> DATA SHOWN
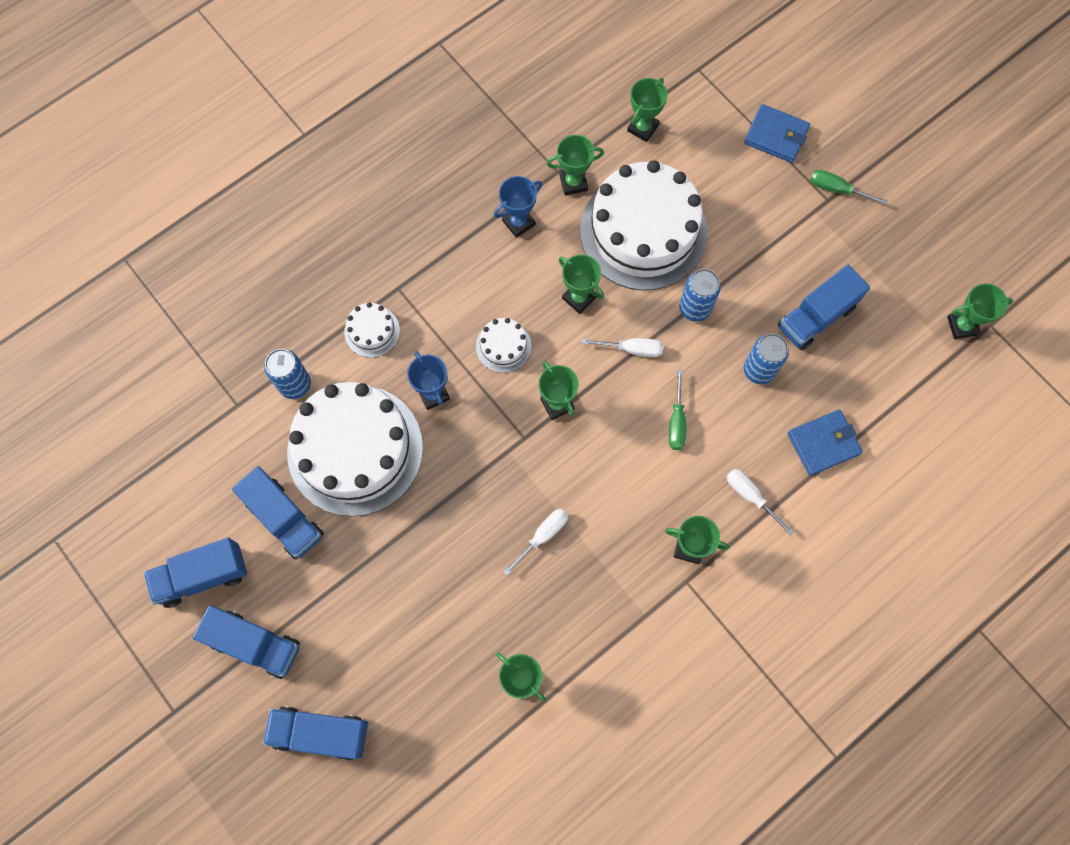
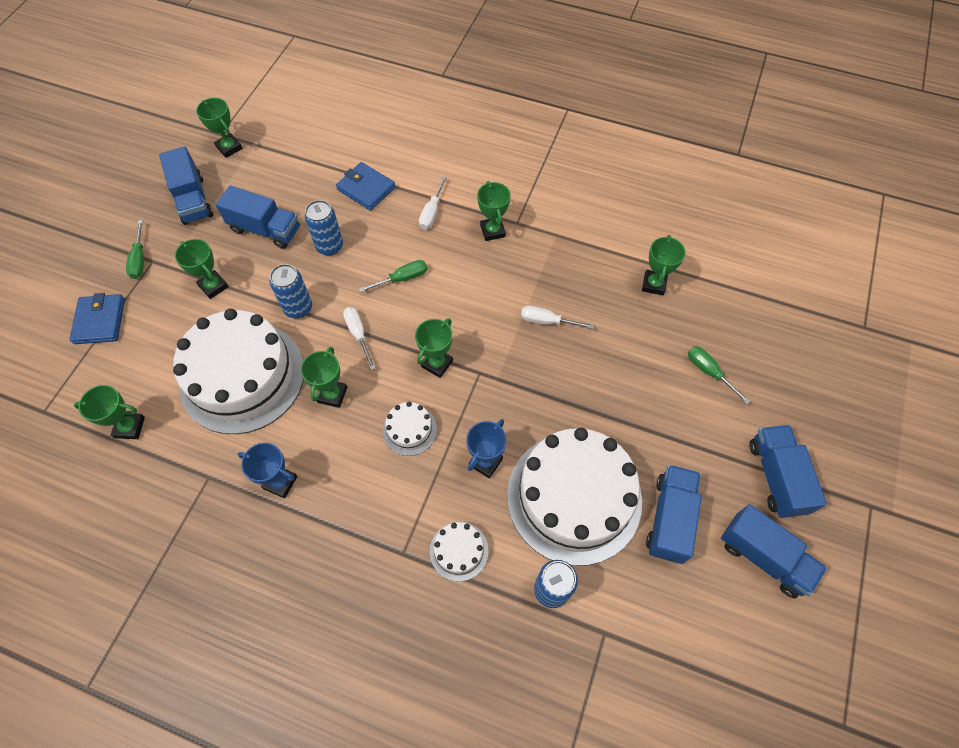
camera: 120 degrees left, 10 degrees down
(320, 733) = (792, 390): blue truck -> blue truck (193, 200)
(390, 661) = (709, 372): none -> green screwdriver
(573, 183) = (215, 457): green trophy -> green trophy (213, 286)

> ASSIGNMENT
Output the full listing above exactly, excluding all pictures.

> RESULT FOR THIS TASK
camera: 120 degrees left, 10 degrees down
(320, 733) = (792, 390): blue truck -> blue truck (193, 200)
(390, 661) = (709, 372): none -> green screwdriver
(573, 183) = (215, 457): green trophy -> green trophy (213, 286)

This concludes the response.